Report every line of the records that includes the word "black".

<<<<

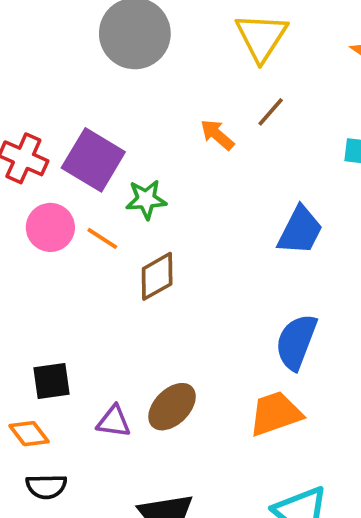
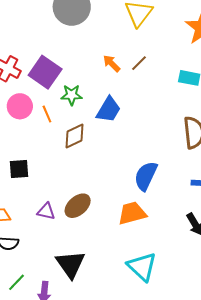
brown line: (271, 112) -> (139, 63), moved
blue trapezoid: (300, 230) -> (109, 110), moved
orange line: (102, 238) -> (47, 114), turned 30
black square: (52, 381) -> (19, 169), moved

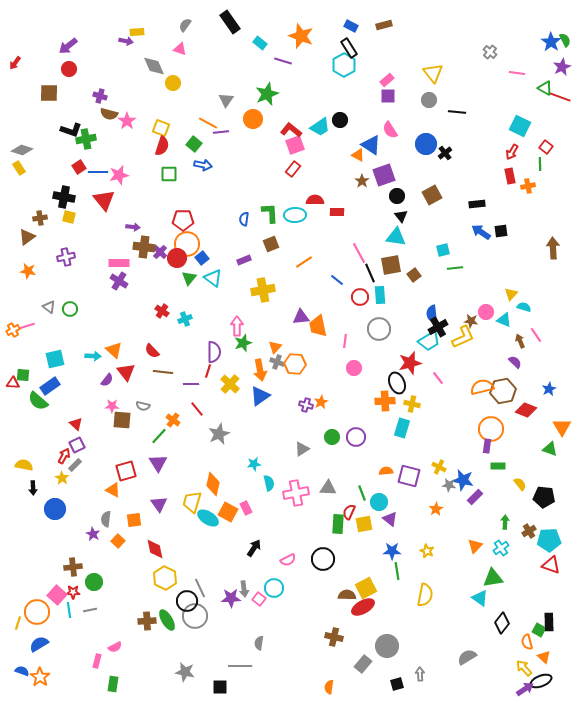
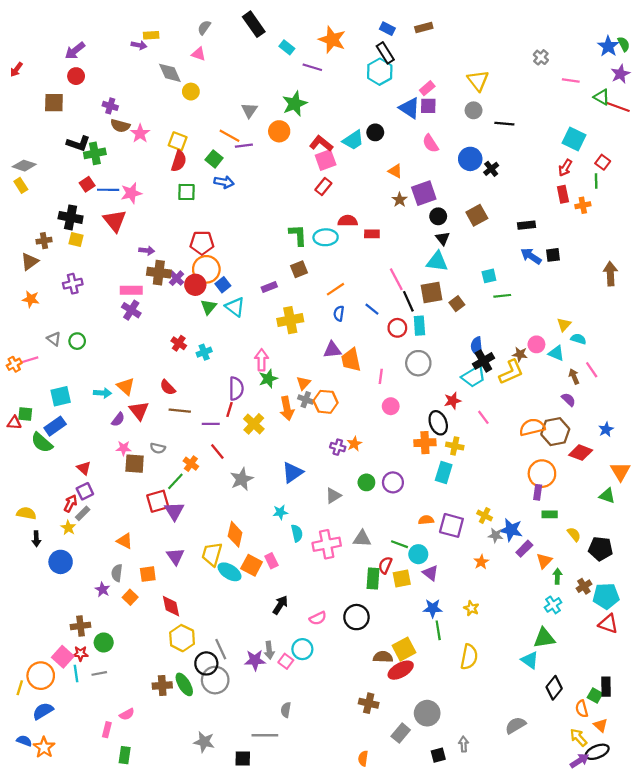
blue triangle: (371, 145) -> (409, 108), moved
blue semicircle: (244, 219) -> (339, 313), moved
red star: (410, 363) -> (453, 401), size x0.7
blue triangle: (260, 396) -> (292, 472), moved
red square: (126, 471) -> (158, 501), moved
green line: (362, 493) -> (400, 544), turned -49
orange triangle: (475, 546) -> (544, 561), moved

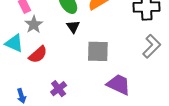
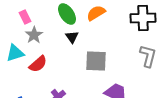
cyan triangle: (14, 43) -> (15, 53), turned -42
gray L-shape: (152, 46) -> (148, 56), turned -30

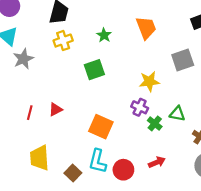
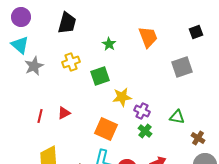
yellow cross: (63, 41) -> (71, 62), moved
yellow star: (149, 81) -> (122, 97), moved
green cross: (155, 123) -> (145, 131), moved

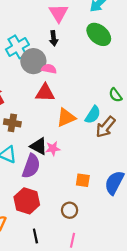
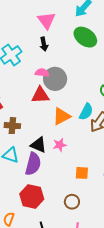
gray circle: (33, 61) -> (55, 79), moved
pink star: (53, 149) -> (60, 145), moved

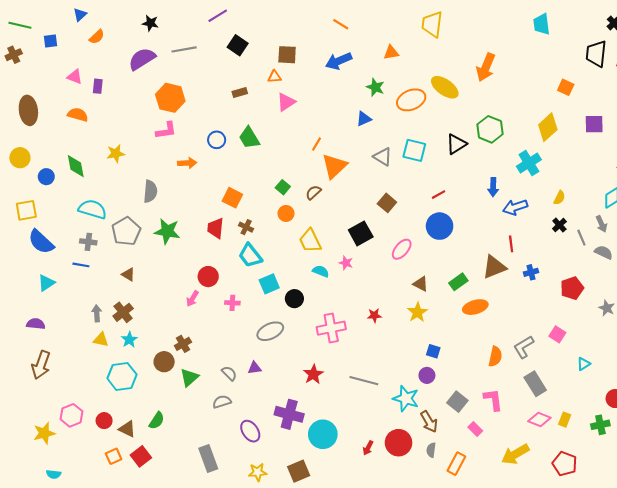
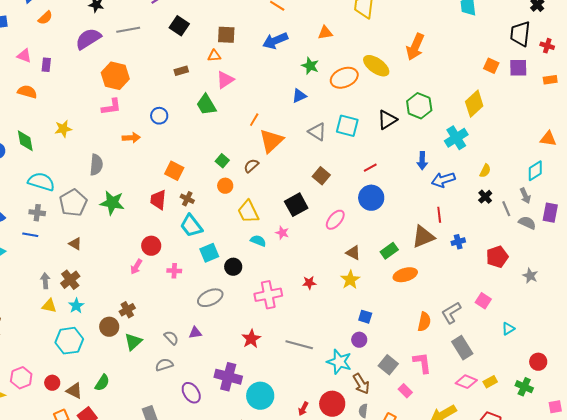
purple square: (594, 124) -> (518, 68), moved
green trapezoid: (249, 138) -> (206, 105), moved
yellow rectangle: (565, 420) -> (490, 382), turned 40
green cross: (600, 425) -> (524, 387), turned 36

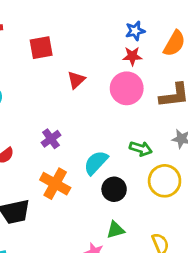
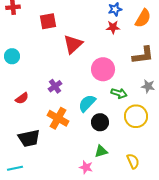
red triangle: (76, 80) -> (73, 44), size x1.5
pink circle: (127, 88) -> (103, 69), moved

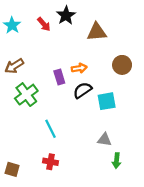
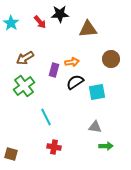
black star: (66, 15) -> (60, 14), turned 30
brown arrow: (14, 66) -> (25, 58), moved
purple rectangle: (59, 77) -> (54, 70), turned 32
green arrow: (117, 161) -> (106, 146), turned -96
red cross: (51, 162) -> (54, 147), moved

>>>>

**Answer to this exercise**
black square: (52, 381) -> (19, 169), moved
black star: (66, 15) -> (60, 14), turned 30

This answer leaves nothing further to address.